___ Records for this task ___

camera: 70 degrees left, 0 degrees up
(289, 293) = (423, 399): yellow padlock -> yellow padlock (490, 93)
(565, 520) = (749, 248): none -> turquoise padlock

___
___ Records for this task ___

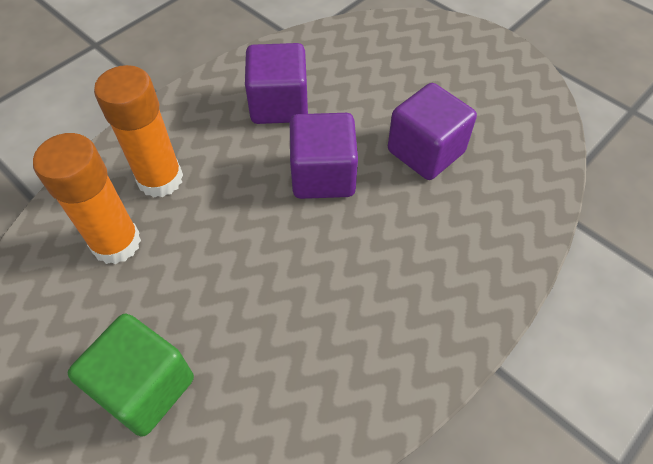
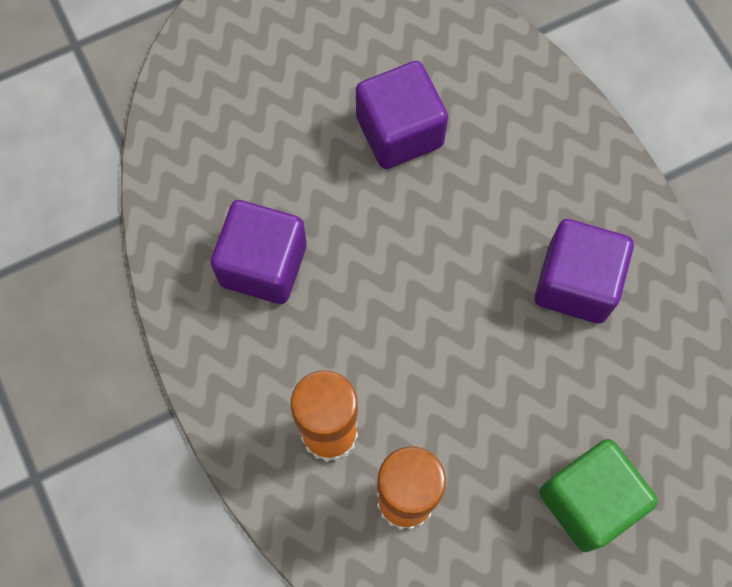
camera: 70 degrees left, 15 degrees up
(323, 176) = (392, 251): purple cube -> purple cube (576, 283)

___

**Work instructions**
The answer is the run of lines above from the line containing "camera: 70 degrees left, 0 degrees up" through the line containing "(565, 520) = (749, 248): none", copied exactly and alone.

**Output of the task**
camera: 70 degrees left, 0 degrees up
(289, 293) = (423, 399): yellow padlock -> yellow padlock (490, 93)
(565, 520) = (749, 248): none -> turquoise padlock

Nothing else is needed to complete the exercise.